Problem statement: Your copy must hold all of the data below, unchanged and without images.

Input data:
-----
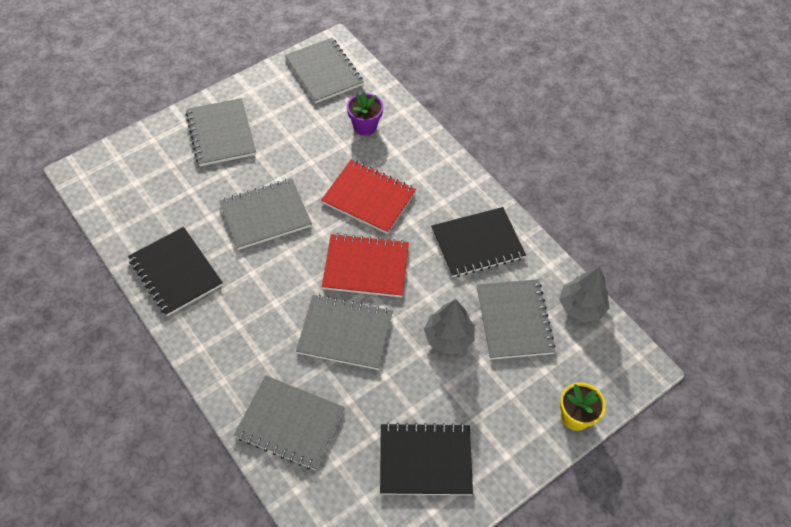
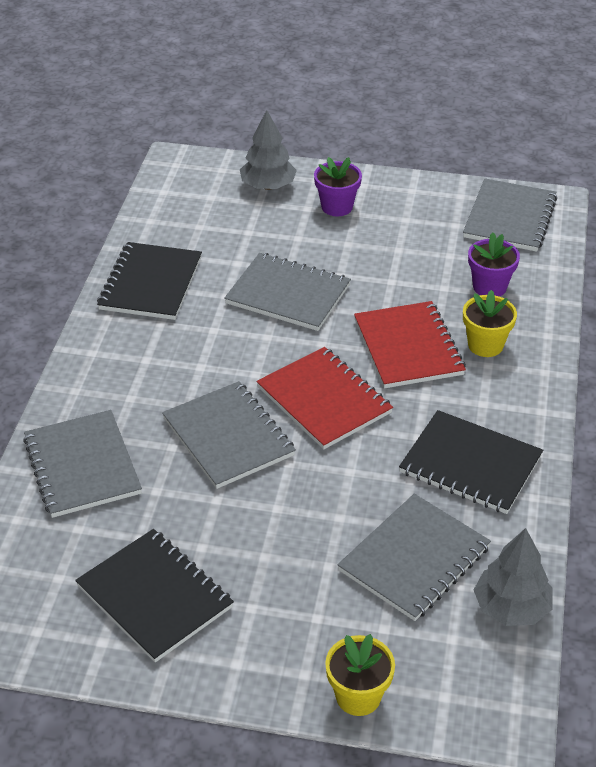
camera: 50 degrees right, 15 degrees down
(221, 134) = (337, 207): grey notebook -> purple flower pot
(404, 165) = (485, 345): none -> yellow flower pot
(448, 337) = (323, 518): grey tree -> grey tree (268, 186)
-----
Exercise solution:
camera: 50 degrees right, 15 degrees down
(221, 134) = (337, 207): grey notebook -> purple flower pot
(404, 165) = (485, 345): none -> yellow flower pot
(448, 337) = (323, 518): grey tree -> grey tree (268, 186)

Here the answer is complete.